(Material provided)

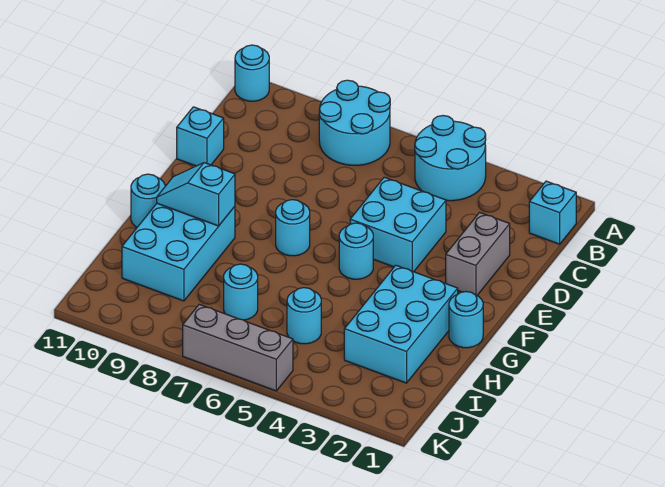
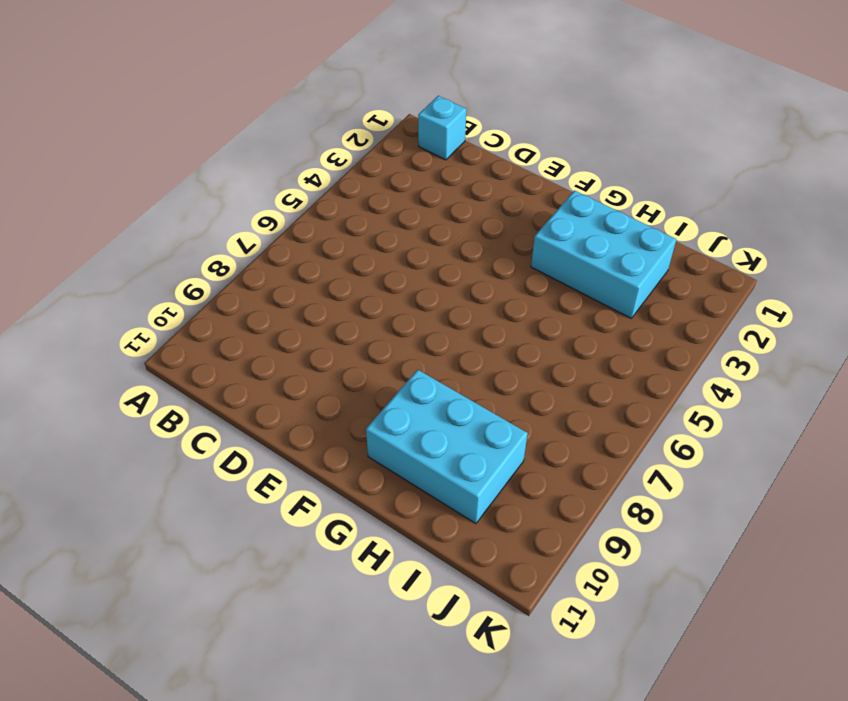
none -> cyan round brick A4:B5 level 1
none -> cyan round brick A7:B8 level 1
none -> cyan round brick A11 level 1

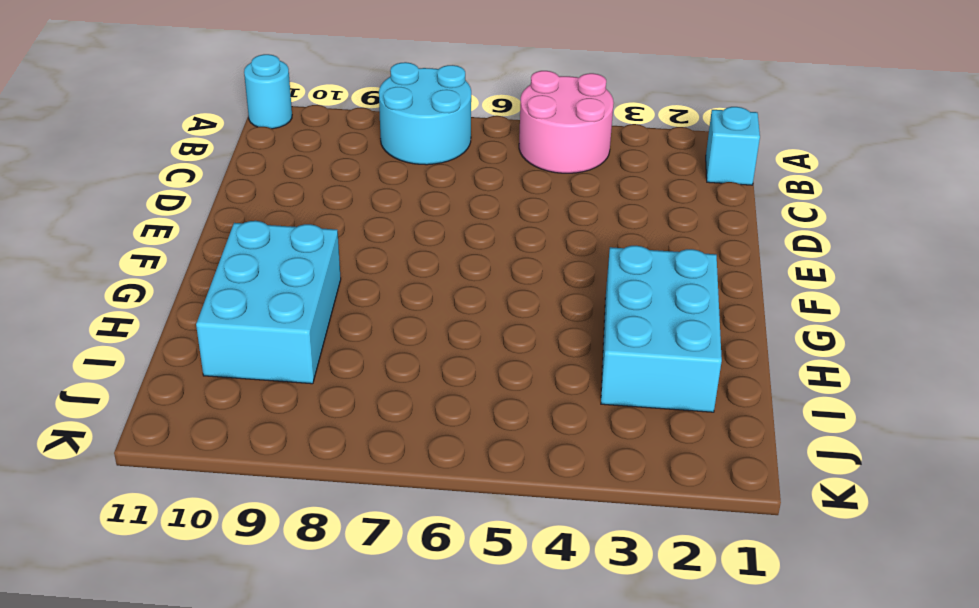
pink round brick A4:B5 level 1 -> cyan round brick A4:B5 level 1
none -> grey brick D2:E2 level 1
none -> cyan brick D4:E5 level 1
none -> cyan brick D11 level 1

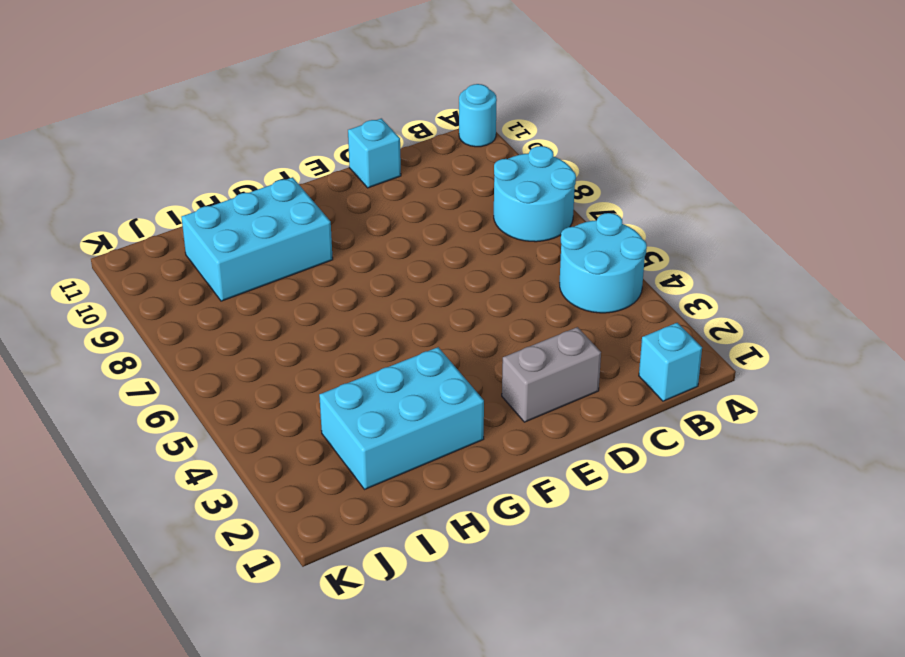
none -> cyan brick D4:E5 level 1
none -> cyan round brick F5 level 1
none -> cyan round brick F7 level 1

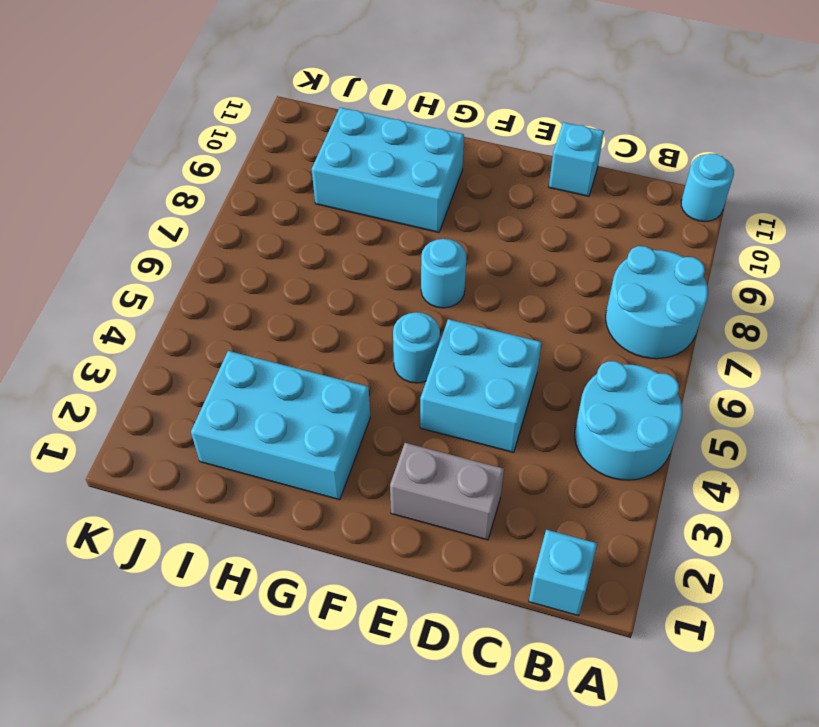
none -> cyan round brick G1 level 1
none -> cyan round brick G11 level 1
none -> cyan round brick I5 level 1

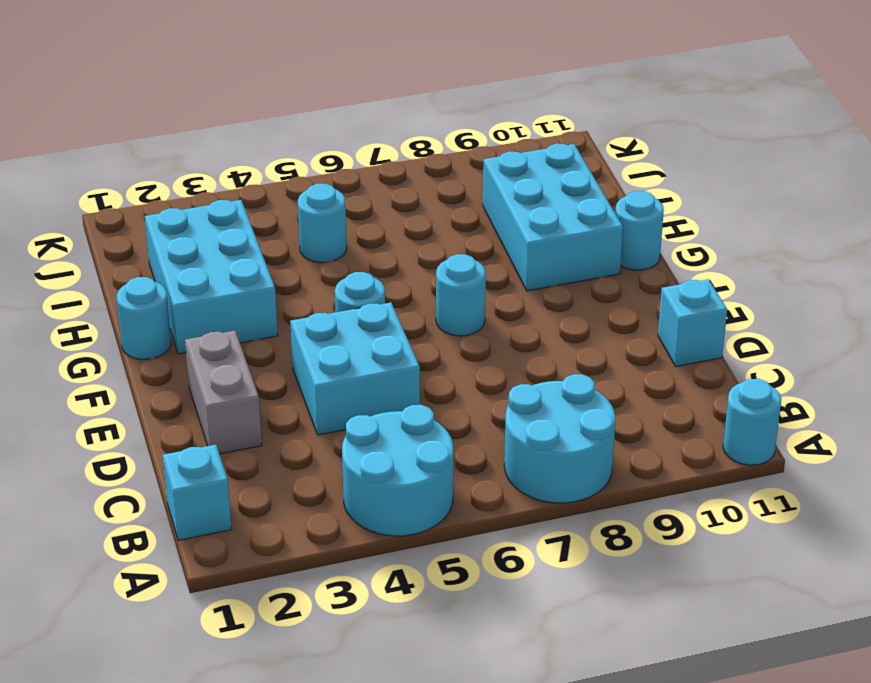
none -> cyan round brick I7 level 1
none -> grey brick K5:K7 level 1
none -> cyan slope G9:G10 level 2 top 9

(End Material provided)
(Material provided)

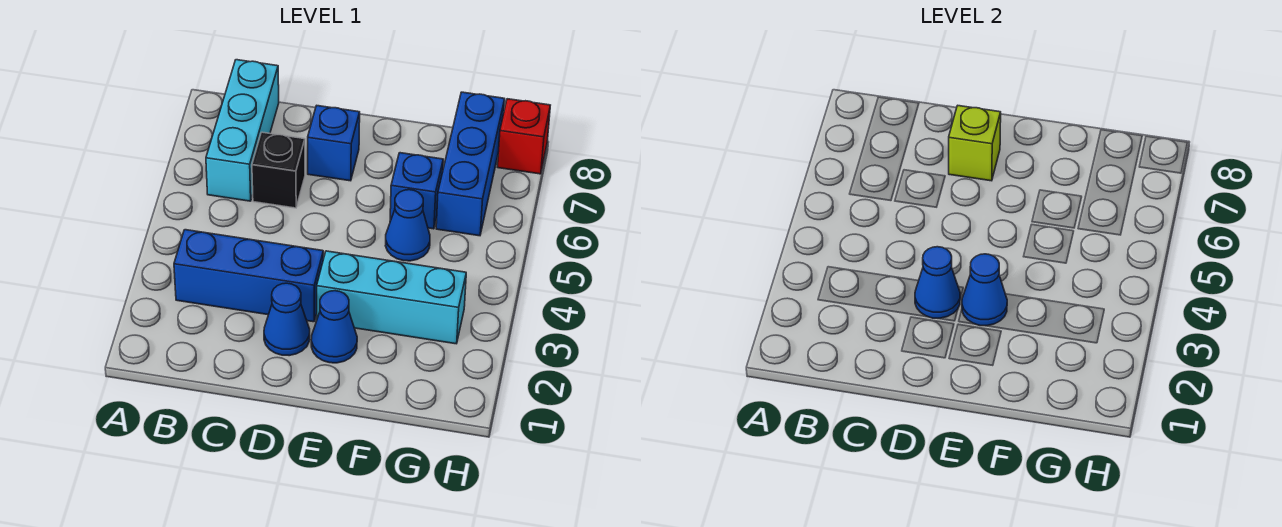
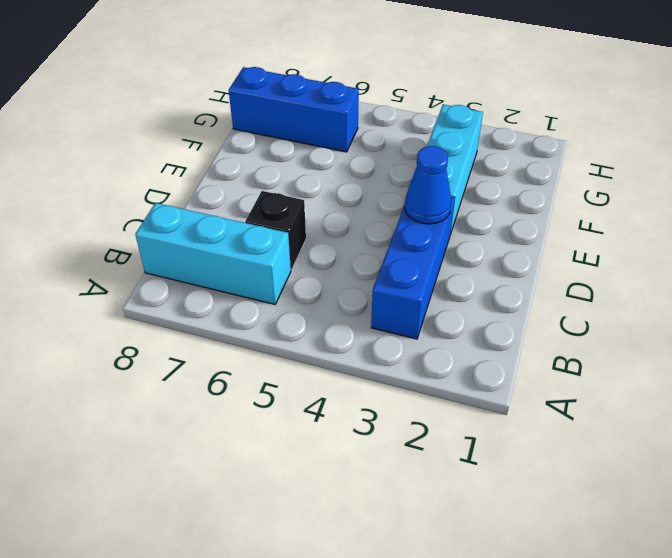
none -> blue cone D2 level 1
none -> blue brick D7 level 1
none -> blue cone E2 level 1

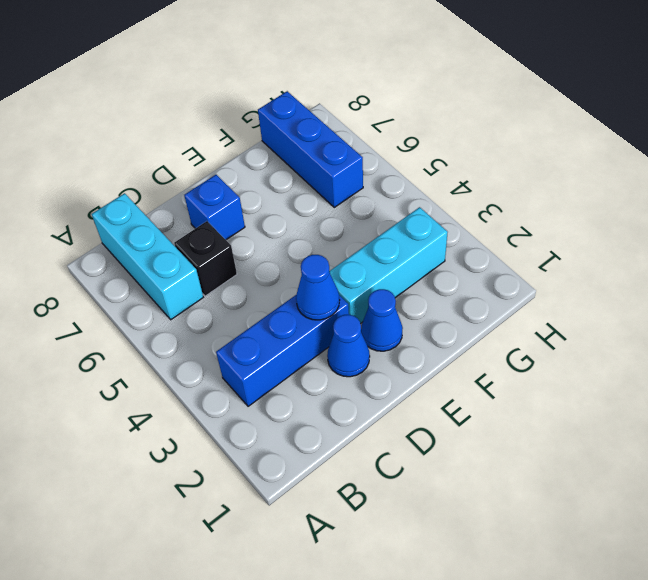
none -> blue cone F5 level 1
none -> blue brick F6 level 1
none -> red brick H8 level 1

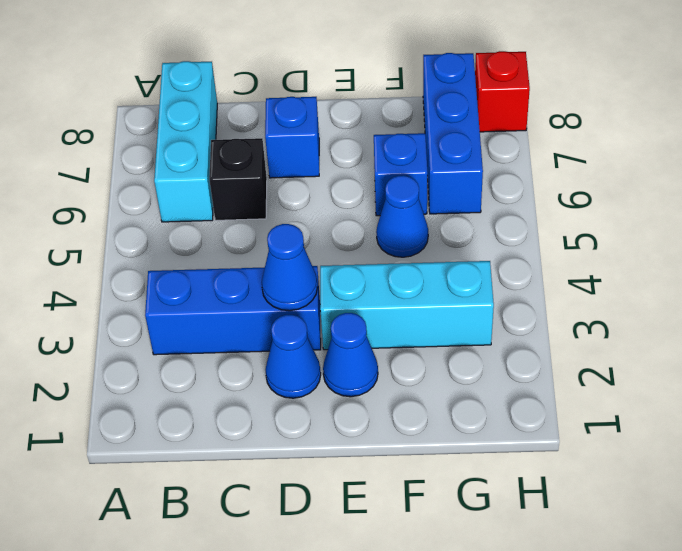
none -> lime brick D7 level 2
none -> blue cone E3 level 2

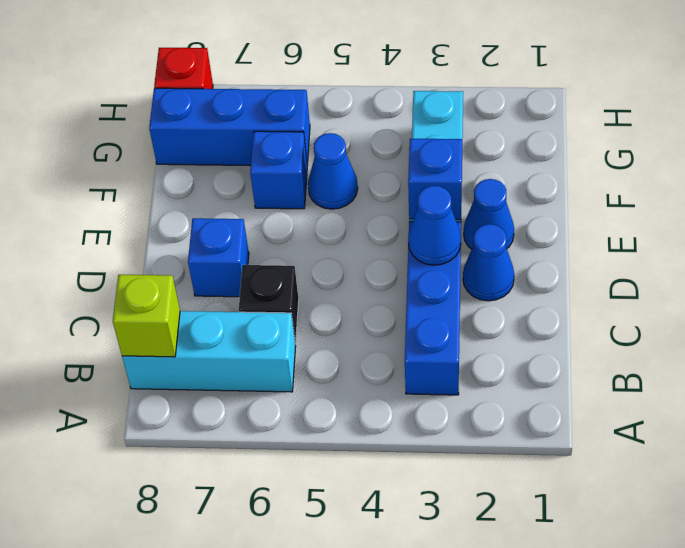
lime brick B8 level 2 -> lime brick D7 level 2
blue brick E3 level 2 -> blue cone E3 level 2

(End Material provided)

_Work instruction_.
Pictures aside, print exactly the lines above starting with the one containing "none -> cyan round brick A7:B8 level 1" and going on through the one containing "none -> cyan round brick F5 level 1".

_Task output_.
none -> cyan round brick A7:B8 level 1
none -> cyan round brick A11 level 1

pink round brick A4:B5 level 1 -> cyan round brick A4:B5 level 1
none -> grey brick D2:E2 level 1
none -> cyan brick D4:E5 level 1
none -> cyan brick D11 level 1

none -> cyan brick D4:E5 level 1
none -> cyan round brick F5 level 1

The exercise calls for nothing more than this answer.